Records from a collection
= Beginning of Section =

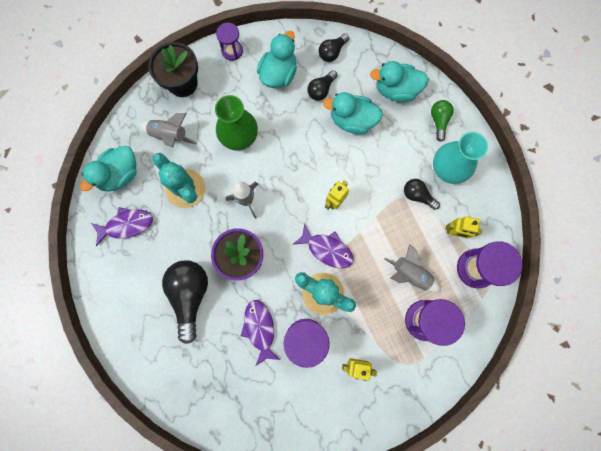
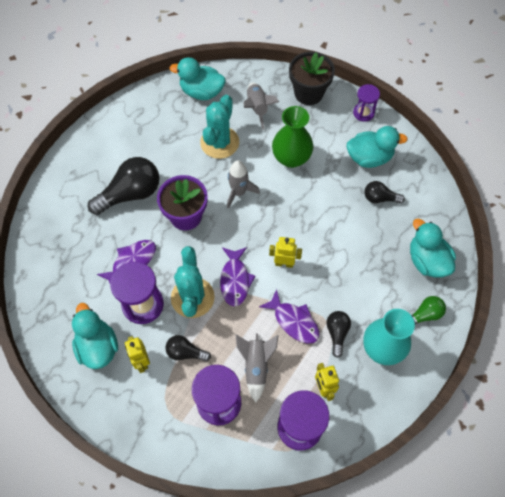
camera: 60 degrees right, 15 degrees down
(127, 225) = (163, 118): purple fish -> purple fish (294, 321)
(332, 52) = (421, 188): black light bulb -> black light bulb (185, 352)
(352, 120) = (370, 238): turquoise duck -> turquoise duck (98, 347)

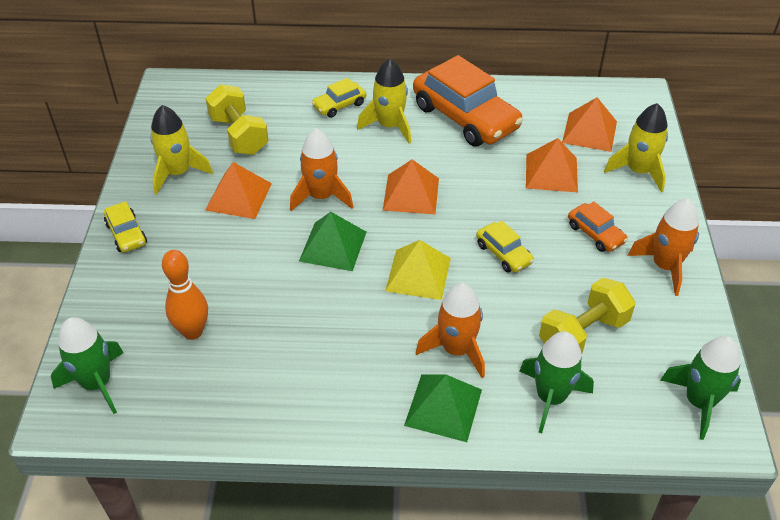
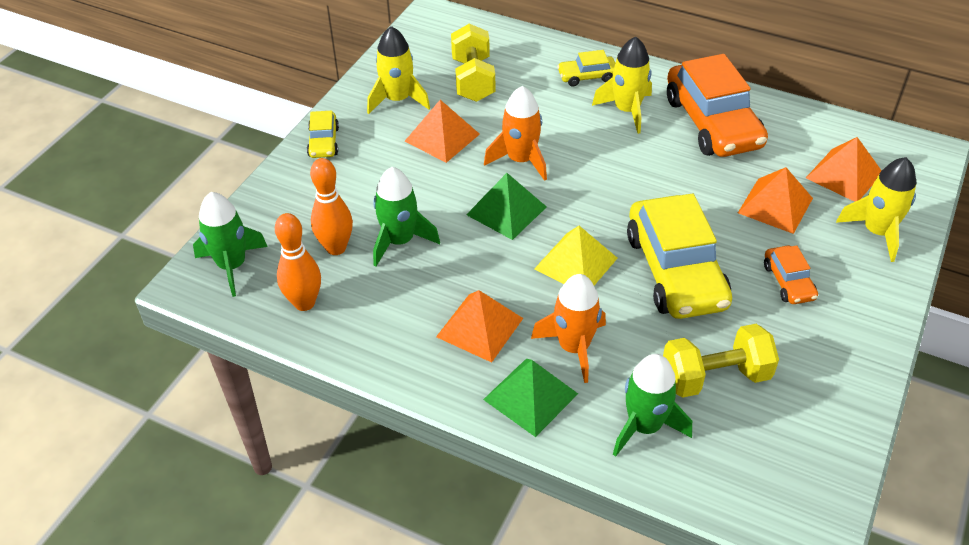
camera: 25 degrees right, 0 degrees up
(190, 395) = (304, 303): none -> orange bowling pin
(411, 194) = (612, 183): orange pyramid -> orange pyramid (480, 327)
(503, 253) = (675, 271): yellow car -> yellow car, size x2.13
(665, 266) = (848, 339): orange rocket -> none
(699, 402) = (804, 488): green rocket -> green rocket (399, 241)

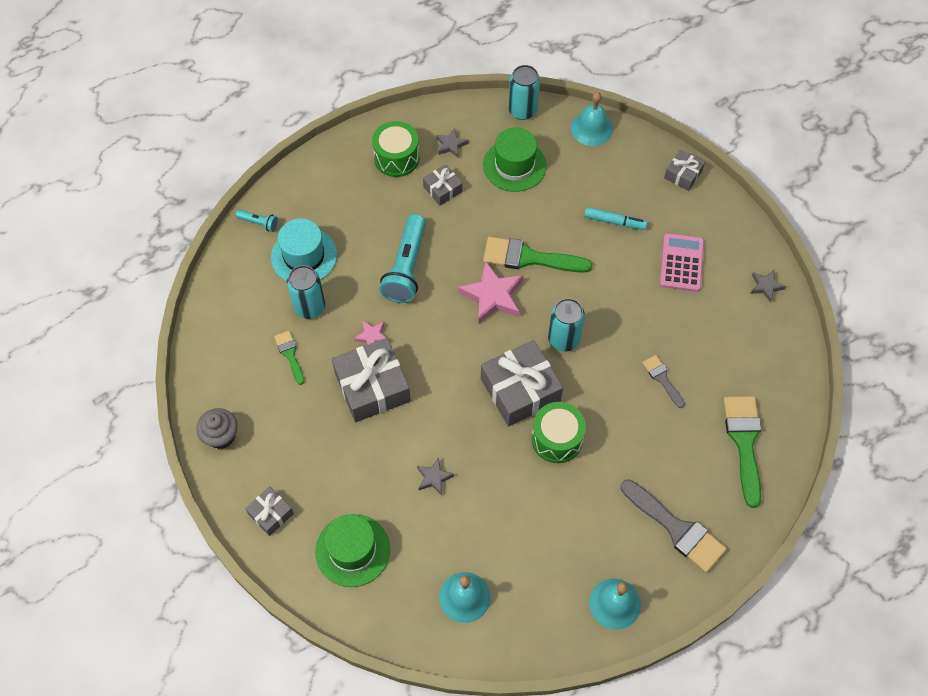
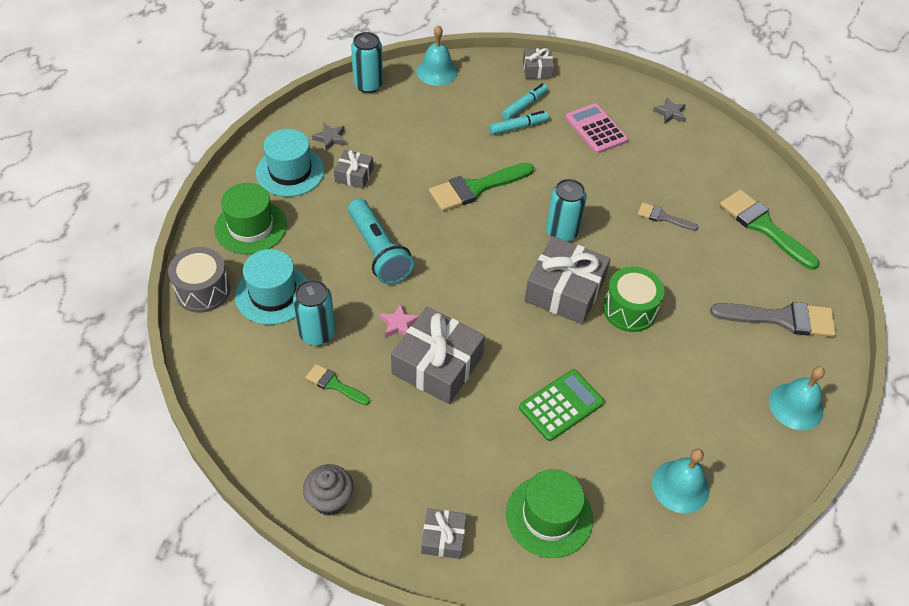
camera: 40 degrees left, 10 degrees down
(259, 223) = (203, 290): turquoise flashlight -> grey drum
(396, 158) = (290, 171): green drum -> turquoise hat
(434, 477) = (561, 405): grey star -> green calculator
(492, 296) = (473, 232): pink star -> none
(514, 165) = (399, 127): green hat -> green hat (251, 227)
(638, 204) = (524, 105): none -> turquoise marker

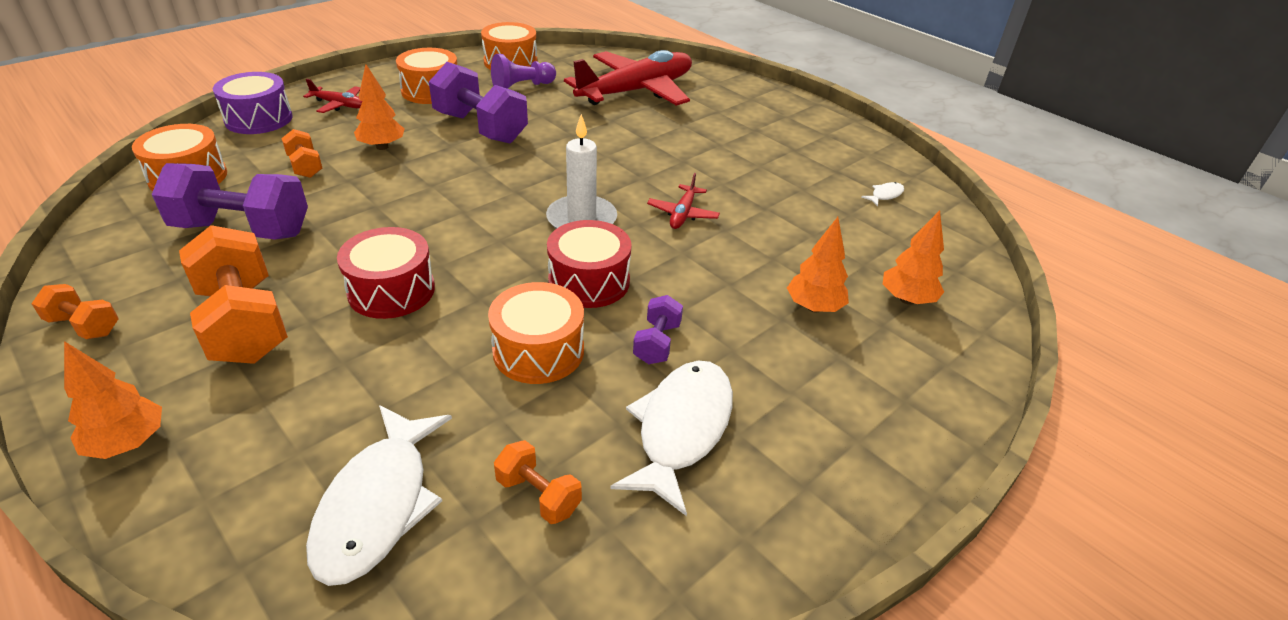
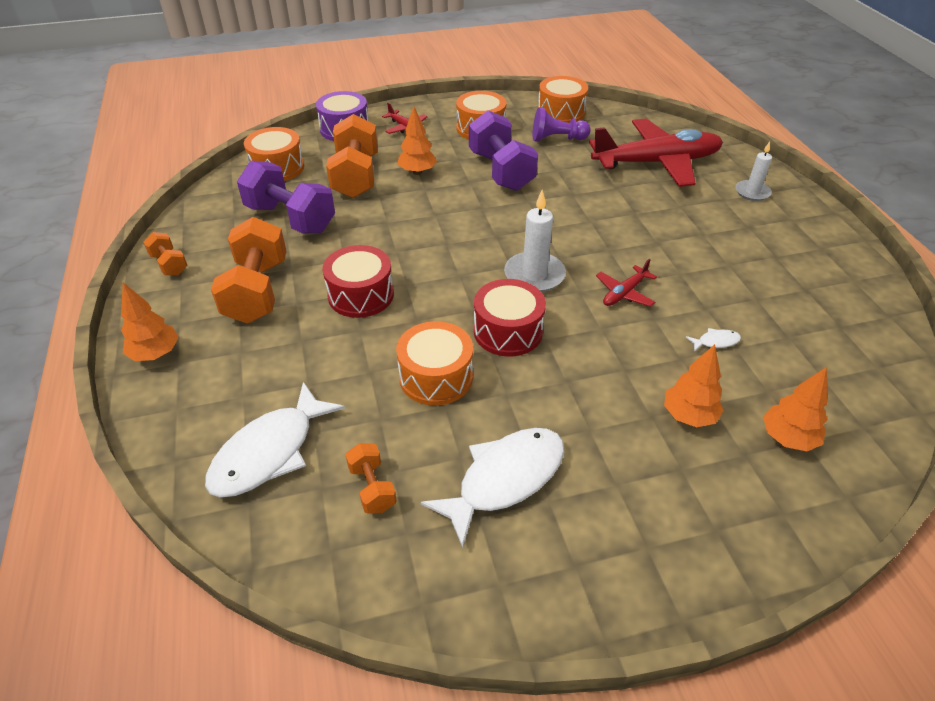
camera: 30 degrees right, 5 degrees up
(305, 166) = (355, 176): orange dumbbell -> orange dumbbell, size x2.03
(657, 343) = (530, 402): purple dumbbell -> none
(739, 100) = (752, 192): none -> white candle
(885, 195) = (841, 328): white fish -> white fish (715, 342)

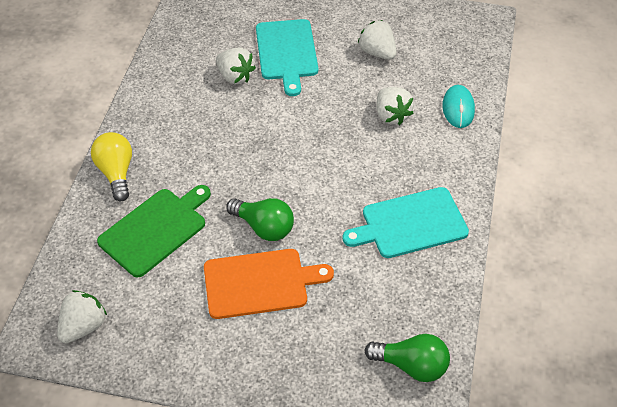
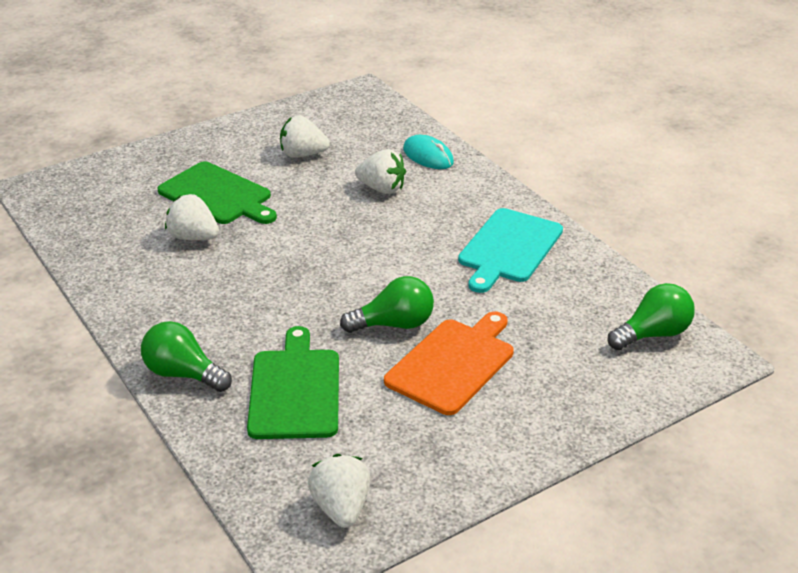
camera: 45 degrees left, 15 degrees down
(116, 173) = (183, 374): yellow light bulb -> green light bulb
(235, 76) = (193, 237): white strawberry -> white strawberry turned 150 degrees counterclockwise
(287, 52) = (218, 195): turquoise cutting board -> green cutting board

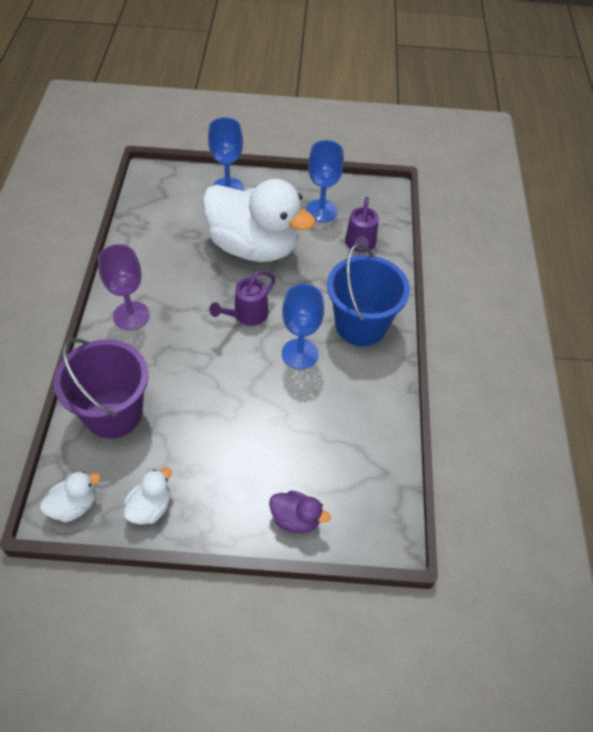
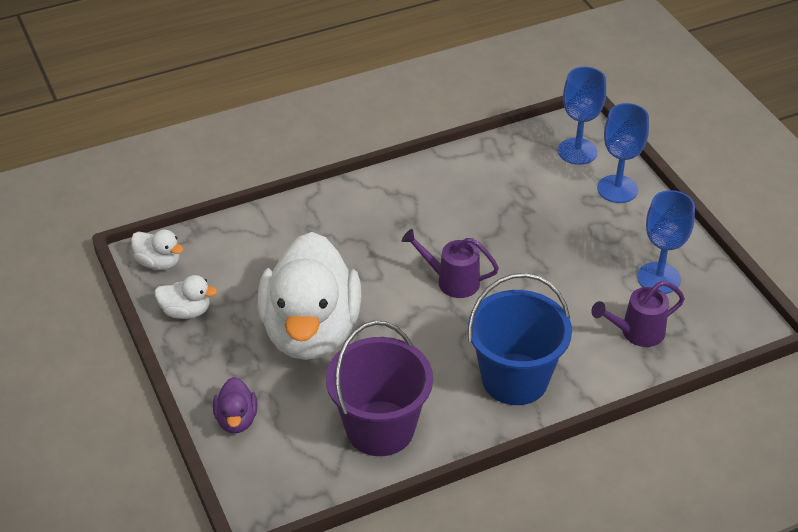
camera: 65 degrees right, 10 degrees down
(113, 413) = (265, 241): purple bucket -> purple bucket (380, 428)
(131, 316) = (383, 200): purple goblet -> none
(254, 247) = (550, 246): white duck -> white duck (311, 331)
(300, 354) = (434, 343): blue goblet -> blue goblet (577, 151)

= End of Section =

Skip the pictures and transcribe the rest of the records exactly.

camera: 60 degrees right, 15 degrees down
(127, 225) = (163, 118): purple fish -> purple fish (294, 321)
(332, 52) = (421, 188): black light bulb -> black light bulb (185, 352)
(352, 120) = (370, 238): turquoise duck -> turquoise duck (98, 347)

camera: 25 degrees right, 0 degrees up
(190, 395) = (304, 303): none -> orange bowling pin
(411, 194) = (612, 183): orange pyramid -> orange pyramid (480, 327)
(503, 253) = (675, 271): yellow car -> yellow car, size x2.13
(665, 266) = (848, 339): orange rocket -> none
(699, 402) = (804, 488): green rocket -> green rocket (399, 241)

camera: 40 degrees left, 10 degrees down
(259, 223) = (203, 290): turquoise flashlight -> grey drum
(396, 158) = (290, 171): green drum -> turquoise hat
(434, 477) = (561, 405): grey star -> green calculator
(492, 296) = (473, 232): pink star -> none
(514, 165) = (399, 127): green hat -> green hat (251, 227)
(638, 204) = (524, 105): none -> turquoise marker

camera: 30 degrees right, 5 degrees up
(305, 166) = (355, 176): orange dumbbell -> orange dumbbell, size x2.03
(657, 343) = (530, 402): purple dumbbell -> none
(739, 100) = (752, 192): none -> white candle
(885, 195) = (841, 328): white fish -> white fish (715, 342)

camera: 45 degrees left, 15 degrees down
(116, 173) = (183, 374): yellow light bulb -> green light bulb
(235, 76) = (193, 237): white strawberry -> white strawberry turned 150 degrees counterclockwise
(287, 52) = (218, 195): turquoise cutting board -> green cutting board

camera: 65 degrees right, 10 degrees down
(113, 413) = (265, 241): purple bucket -> purple bucket (380, 428)
(131, 316) = (383, 200): purple goblet -> none
(254, 247) = (550, 246): white duck -> white duck (311, 331)
(300, 354) = (434, 343): blue goblet -> blue goblet (577, 151)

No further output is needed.